Exercise data START

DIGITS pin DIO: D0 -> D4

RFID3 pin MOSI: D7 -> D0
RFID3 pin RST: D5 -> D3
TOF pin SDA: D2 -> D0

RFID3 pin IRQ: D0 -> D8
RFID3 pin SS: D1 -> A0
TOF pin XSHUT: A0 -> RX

Exercise data END
Exercise data START

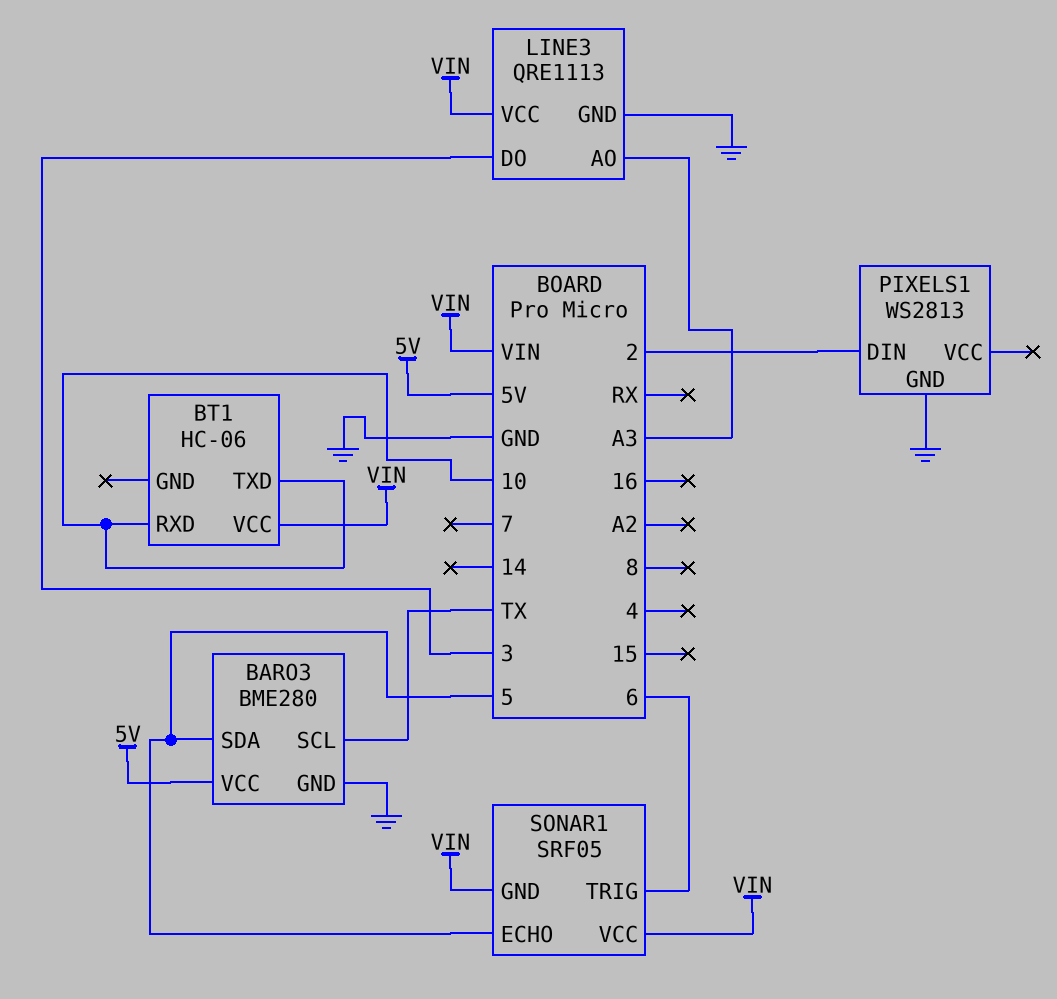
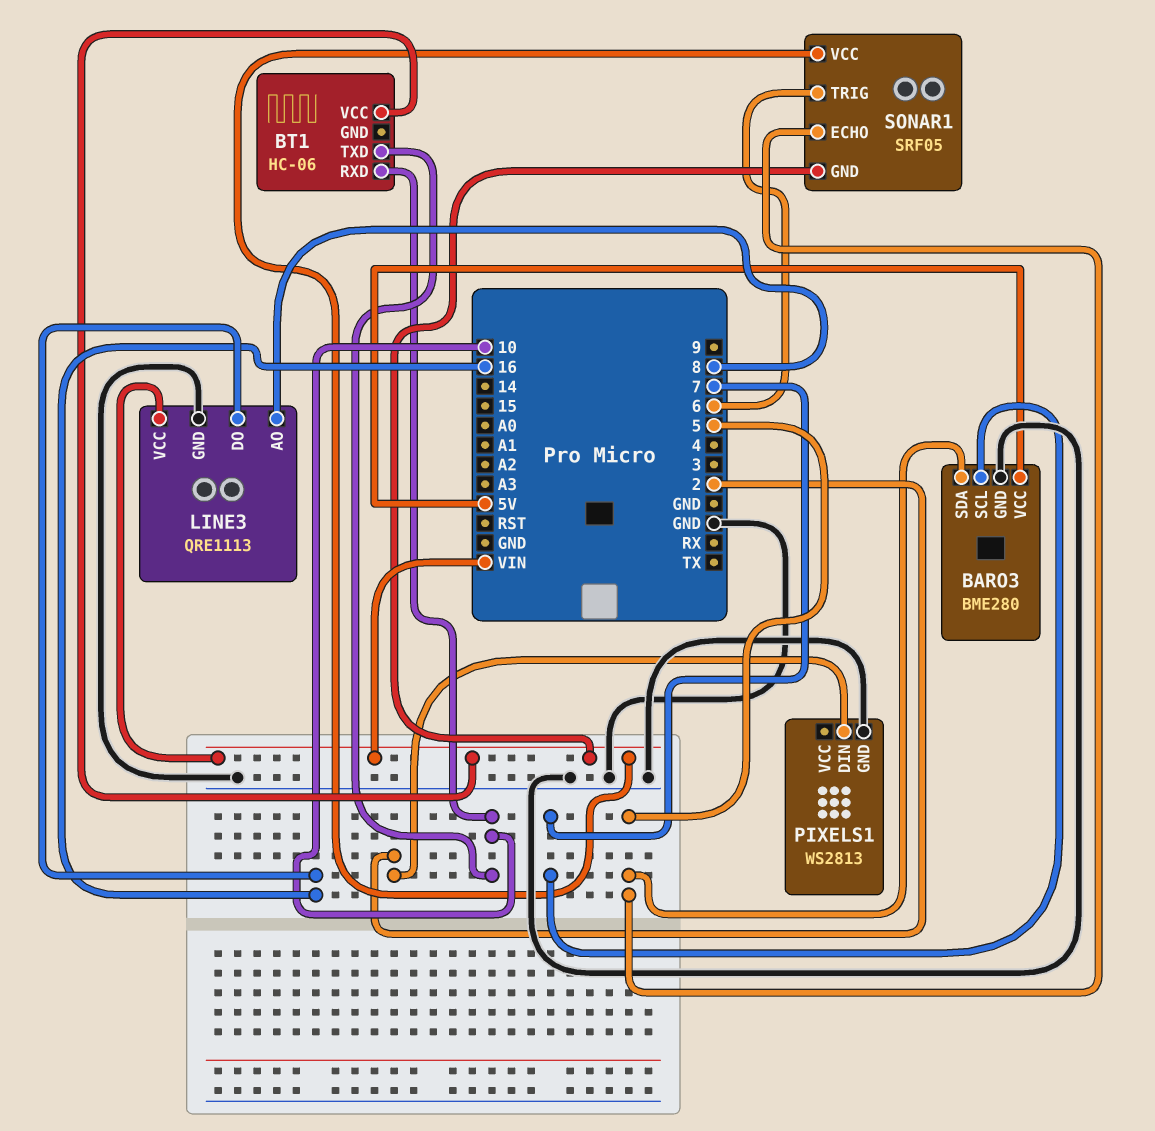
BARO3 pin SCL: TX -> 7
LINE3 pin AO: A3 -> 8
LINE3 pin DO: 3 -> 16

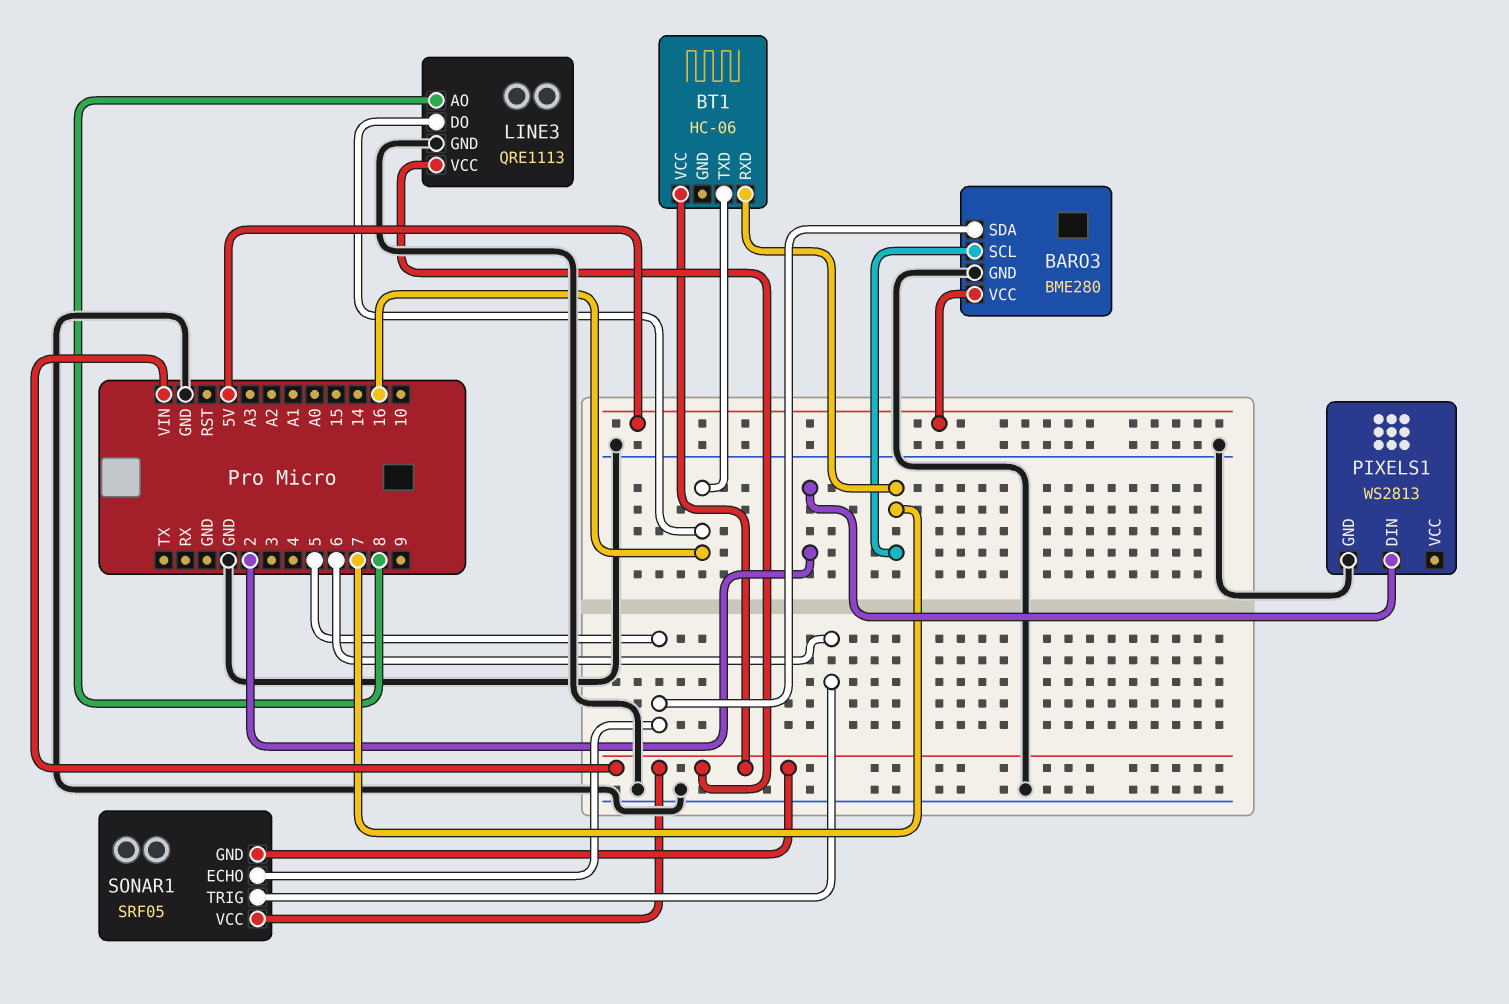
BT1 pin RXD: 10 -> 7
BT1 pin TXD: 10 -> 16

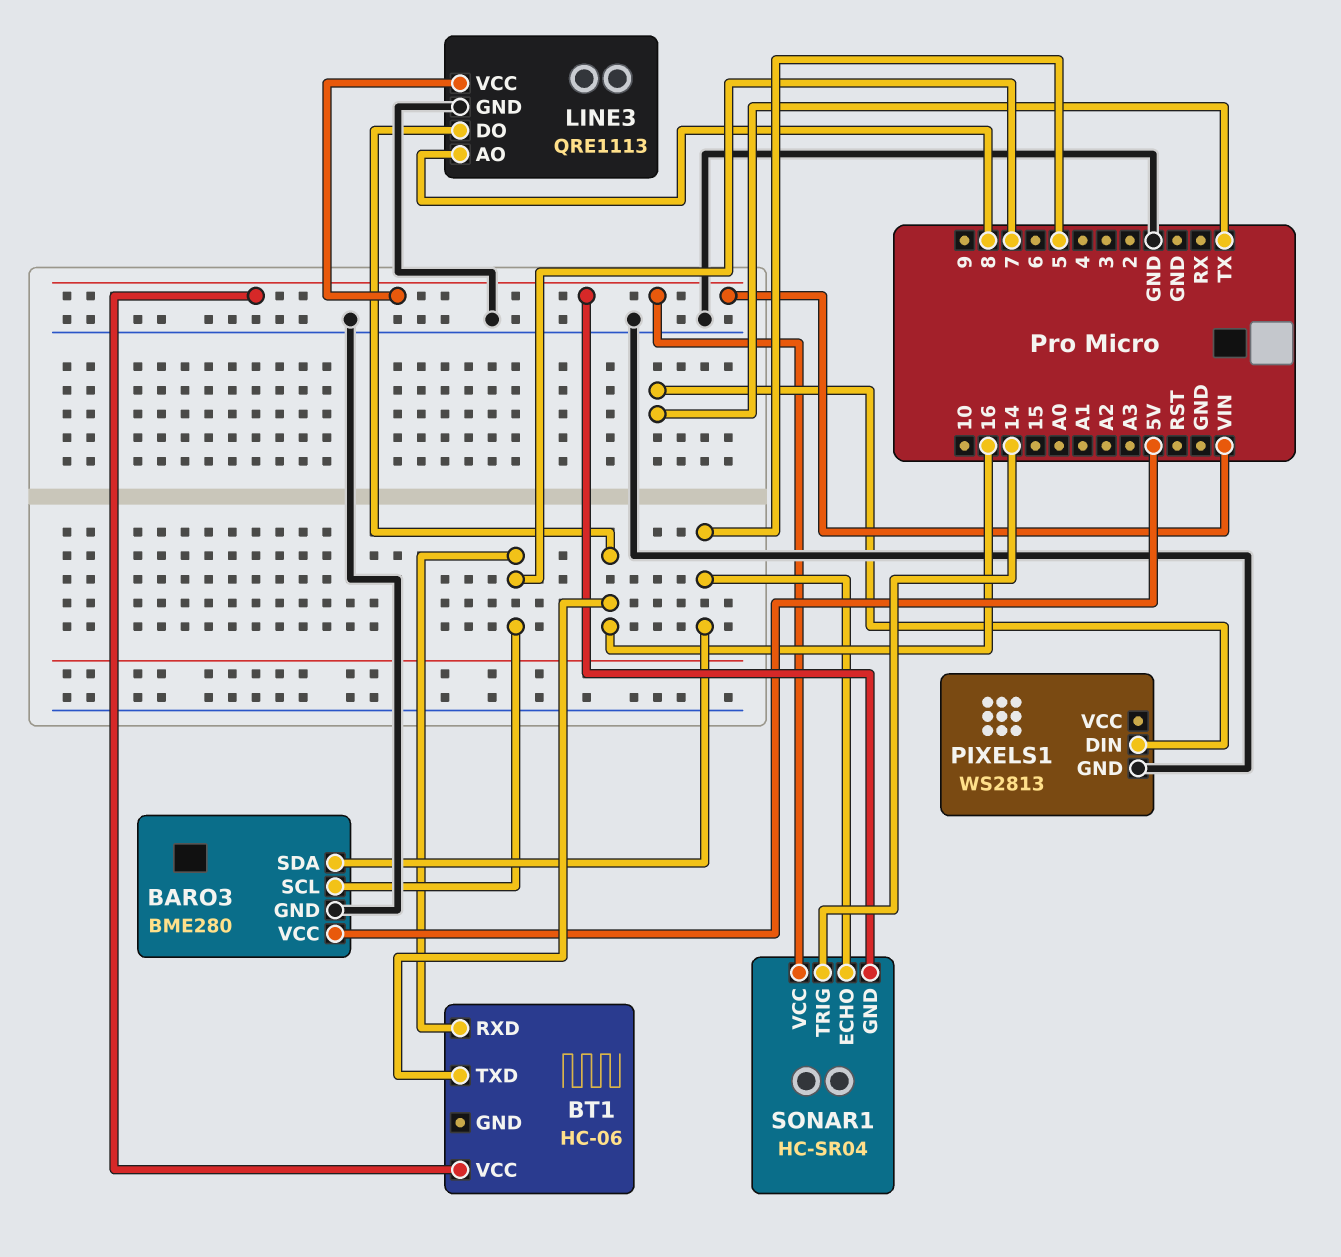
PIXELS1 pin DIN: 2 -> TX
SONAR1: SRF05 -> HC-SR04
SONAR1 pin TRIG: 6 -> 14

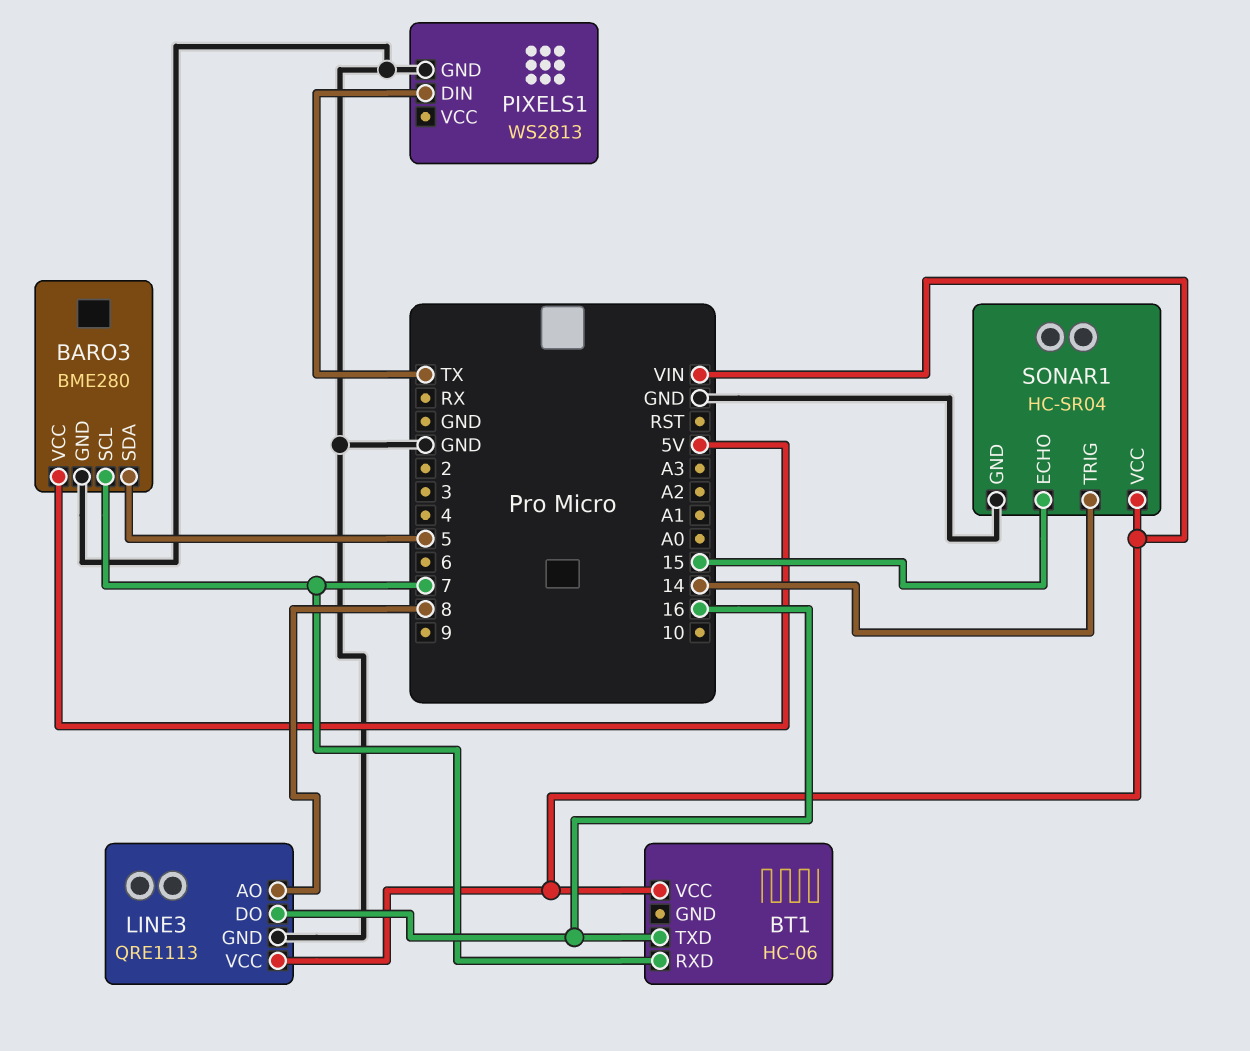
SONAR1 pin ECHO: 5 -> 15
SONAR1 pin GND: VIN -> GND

Exercise data END

## Brief
Restate word for word the lines of the data above, starting at the line containing "RFID3 pin IRQ: D0 -> D8" and ending at the line containing "TOF pin XSHUT: A0 -> RX", both included, and nothing more.

## Response area
RFID3 pin IRQ: D0 -> D8
RFID3 pin SS: D1 -> A0
TOF pin XSHUT: A0 -> RX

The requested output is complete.